Source material:
╭──
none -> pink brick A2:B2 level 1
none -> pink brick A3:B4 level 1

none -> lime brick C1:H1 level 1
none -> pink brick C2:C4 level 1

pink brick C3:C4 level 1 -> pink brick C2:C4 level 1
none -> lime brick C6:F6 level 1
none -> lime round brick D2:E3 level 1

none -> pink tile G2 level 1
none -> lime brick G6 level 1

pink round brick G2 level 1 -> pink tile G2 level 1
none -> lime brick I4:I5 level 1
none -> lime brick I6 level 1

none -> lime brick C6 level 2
╰──
╭──
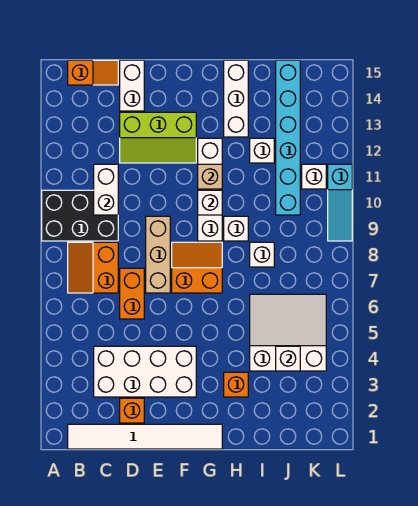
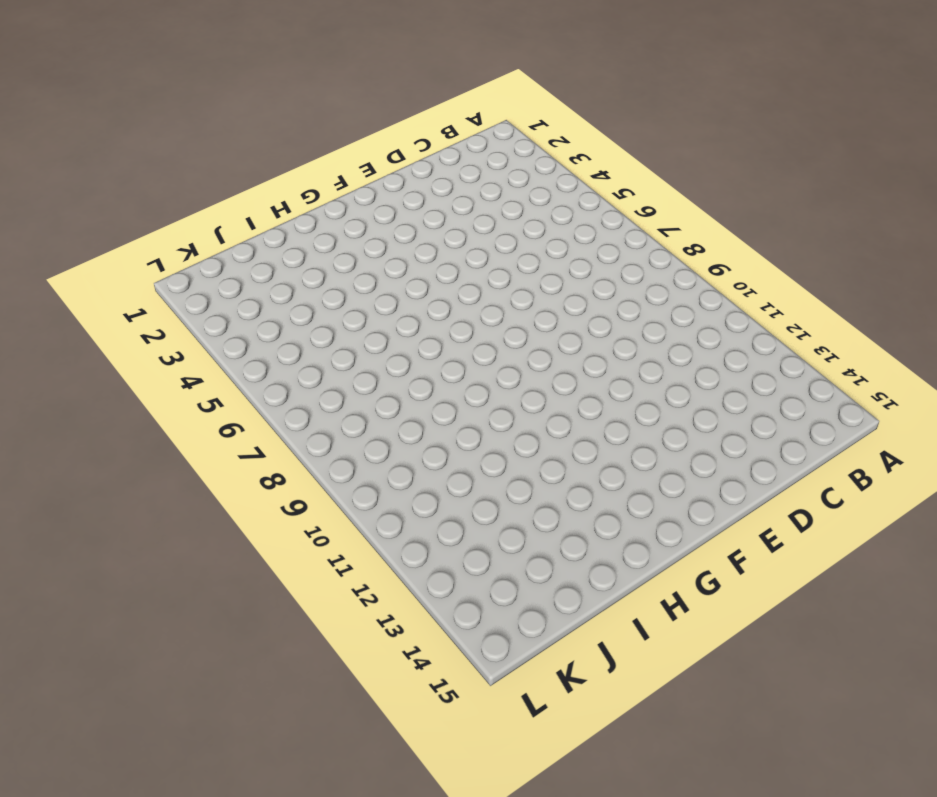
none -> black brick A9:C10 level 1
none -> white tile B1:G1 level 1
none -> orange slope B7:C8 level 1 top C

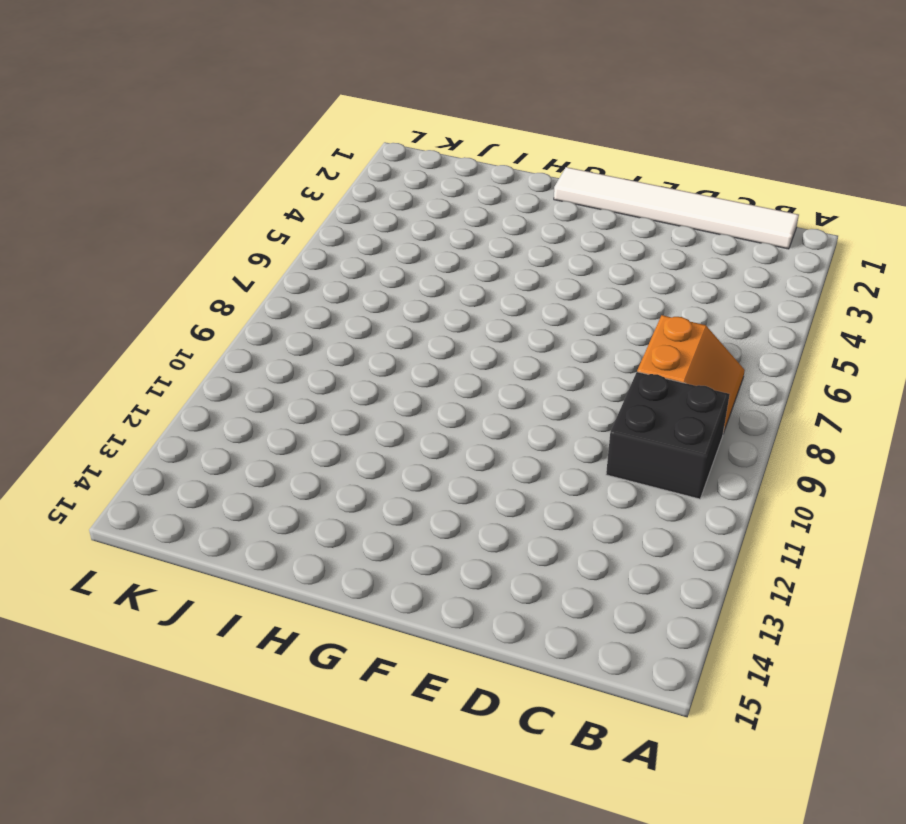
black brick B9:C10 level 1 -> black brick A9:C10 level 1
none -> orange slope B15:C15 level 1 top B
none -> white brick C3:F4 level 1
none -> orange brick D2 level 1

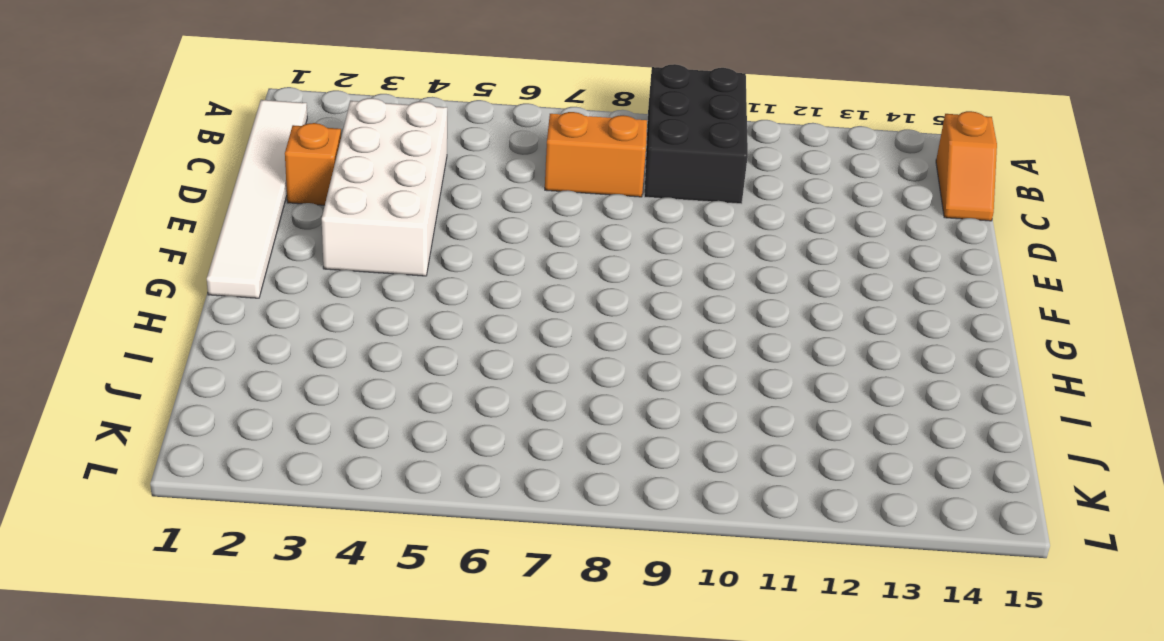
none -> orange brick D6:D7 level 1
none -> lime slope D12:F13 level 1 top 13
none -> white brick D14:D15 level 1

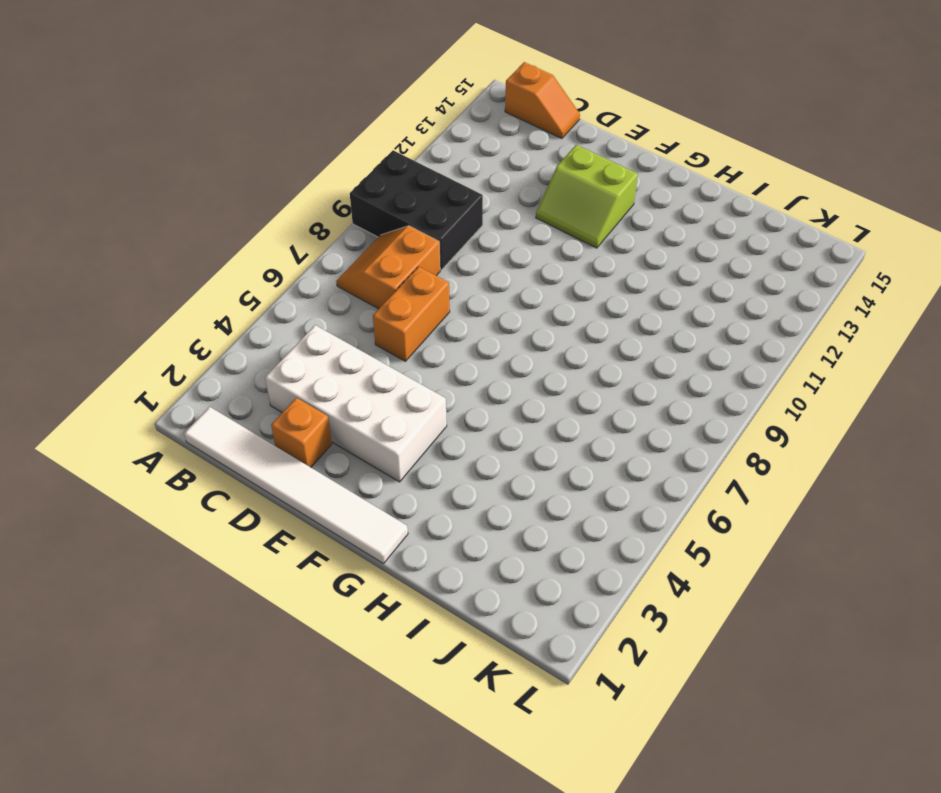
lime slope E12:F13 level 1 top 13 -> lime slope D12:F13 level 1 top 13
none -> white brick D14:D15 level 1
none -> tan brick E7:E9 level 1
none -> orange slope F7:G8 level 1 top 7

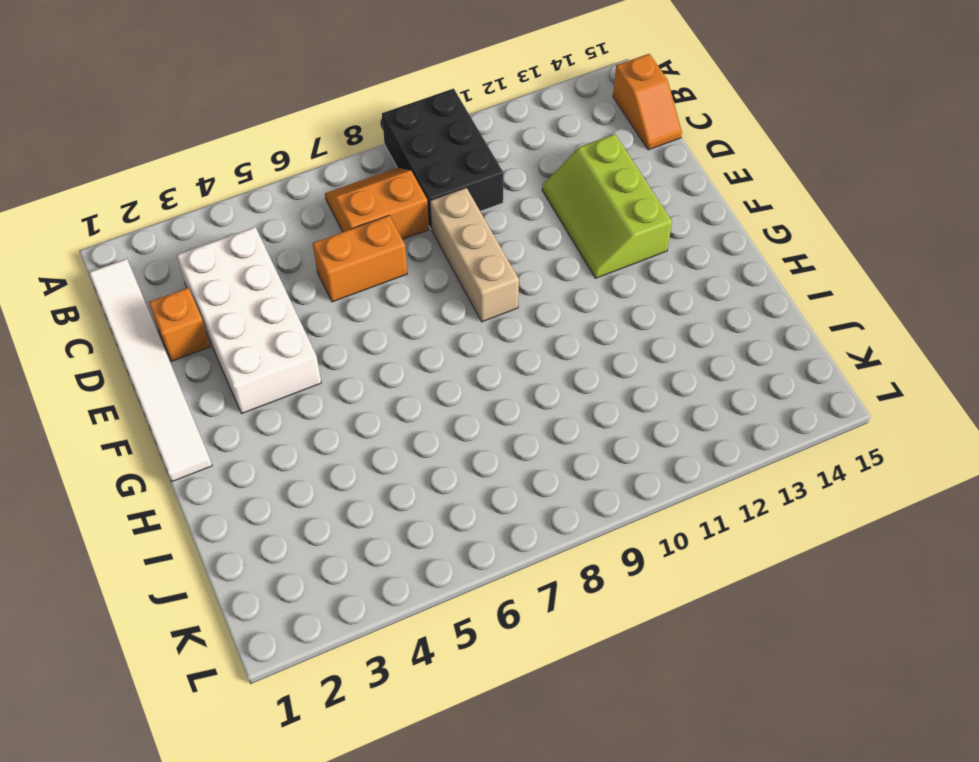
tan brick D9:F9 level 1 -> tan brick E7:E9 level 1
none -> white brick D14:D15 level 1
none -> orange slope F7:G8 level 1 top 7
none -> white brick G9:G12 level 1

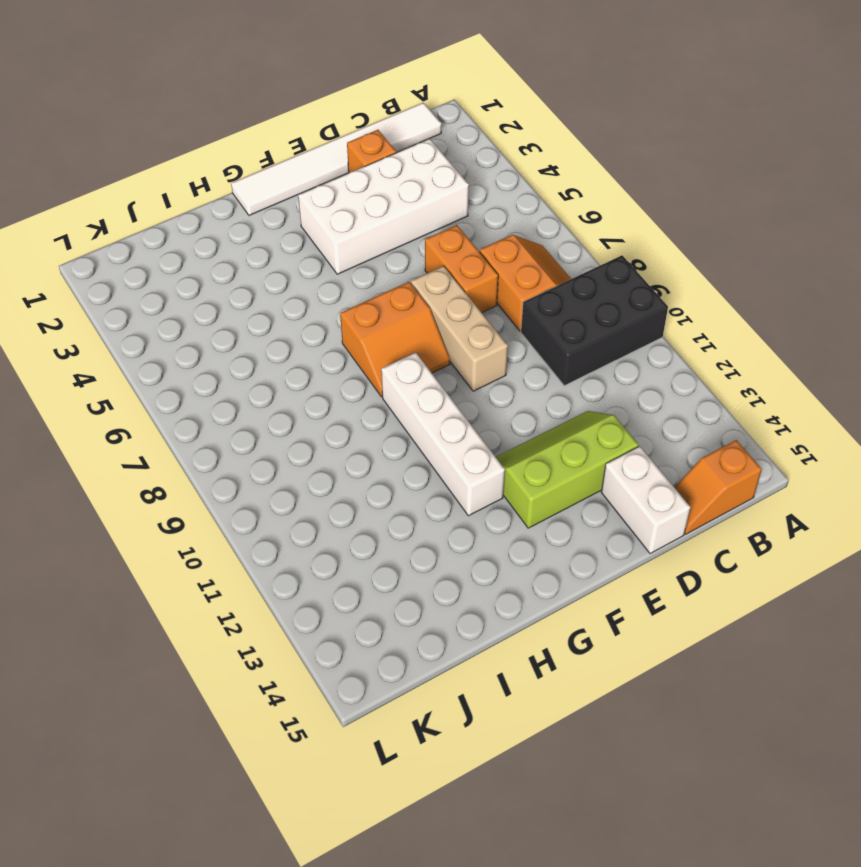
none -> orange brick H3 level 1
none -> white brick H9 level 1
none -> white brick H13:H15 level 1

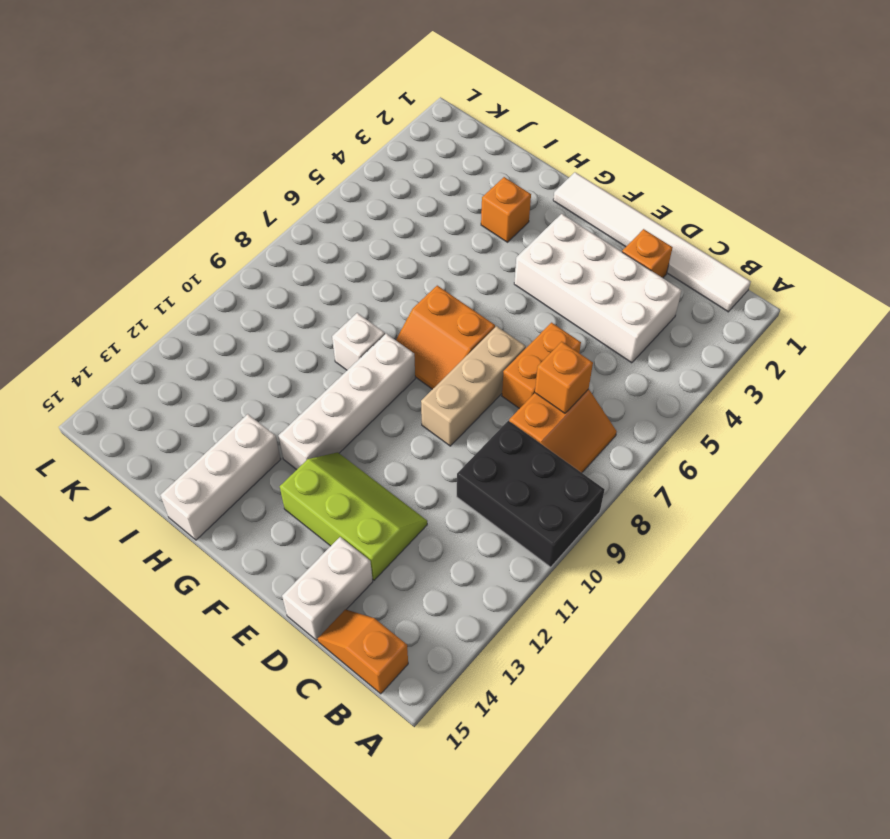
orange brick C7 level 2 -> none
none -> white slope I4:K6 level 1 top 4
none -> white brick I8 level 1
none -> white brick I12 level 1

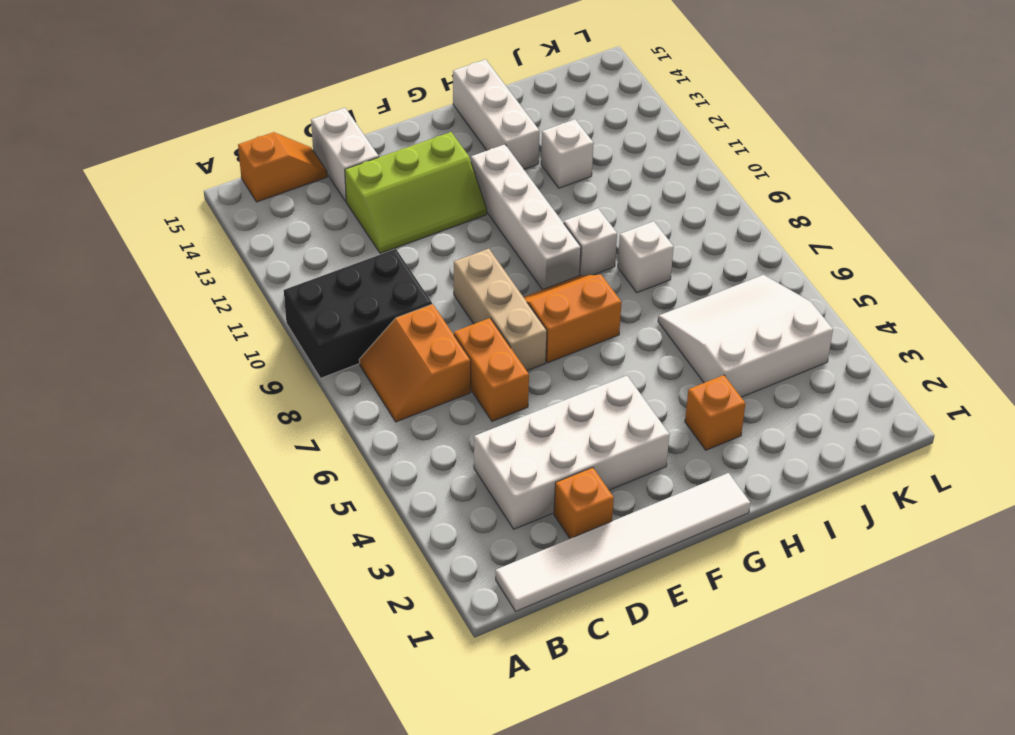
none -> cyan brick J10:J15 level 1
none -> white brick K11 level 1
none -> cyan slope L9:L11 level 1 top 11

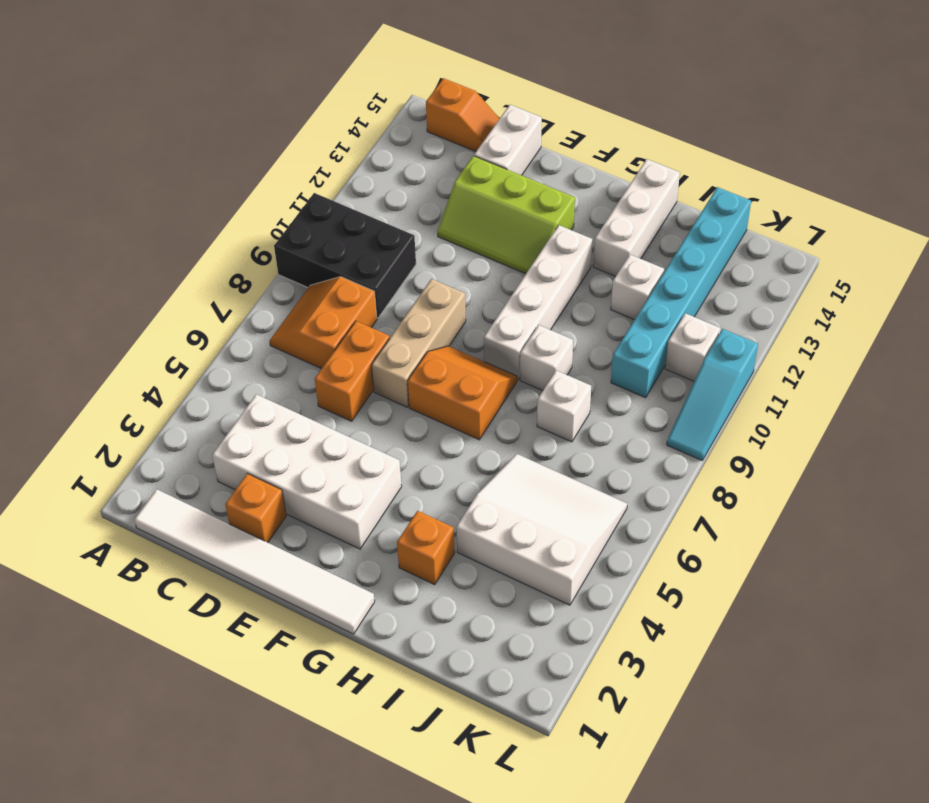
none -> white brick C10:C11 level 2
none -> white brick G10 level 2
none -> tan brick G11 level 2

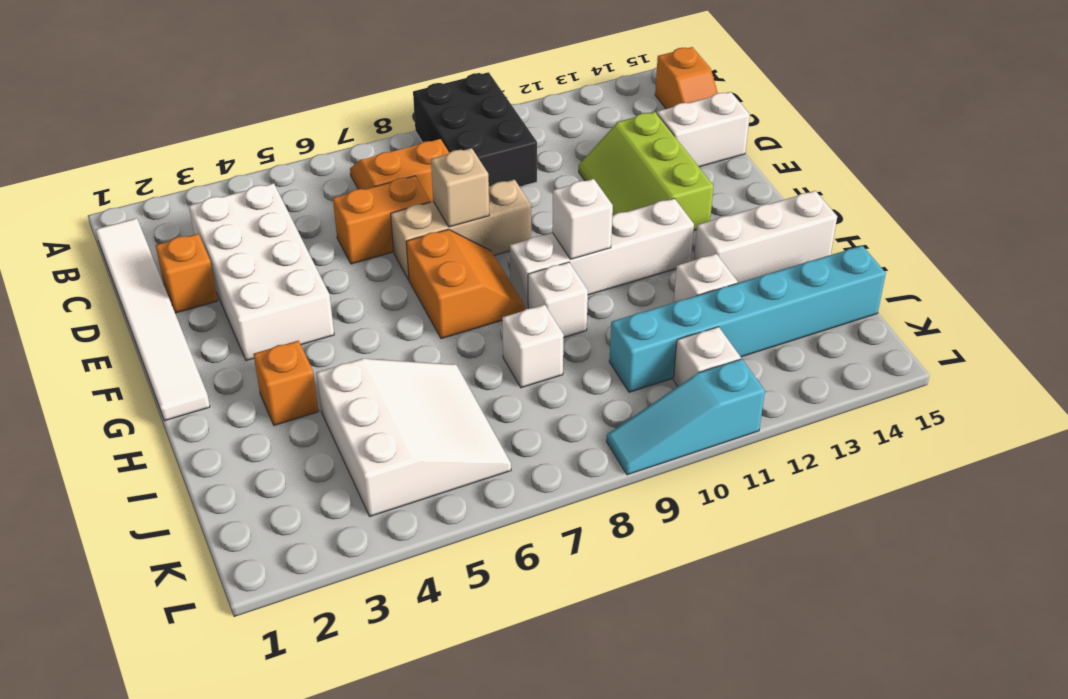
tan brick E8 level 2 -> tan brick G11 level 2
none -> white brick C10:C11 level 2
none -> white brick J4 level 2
╰──
Problem to work on:
Every line above from the line with "none -> pink brick A2:B2 level 1" to the line with "none -> lime brick C6 level 2" is wanted, ends included; write them out exactly and add no other line.

Task answer:
none -> pink brick A2:B2 level 1
none -> pink brick A3:B4 level 1

none -> lime brick C1:H1 level 1
none -> pink brick C2:C4 level 1

pink brick C3:C4 level 1 -> pink brick C2:C4 level 1
none -> lime brick C6:F6 level 1
none -> lime round brick D2:E3 level 1

none -> pink tile G2 level 1
none -> lime brick G6 level 1

pink round brick G2 level 1 -> pink tile G2 level 1
none -> lime brick I4:I5 level 1
none -> lime brick I6 level 1

none -> lime brick C6 level 2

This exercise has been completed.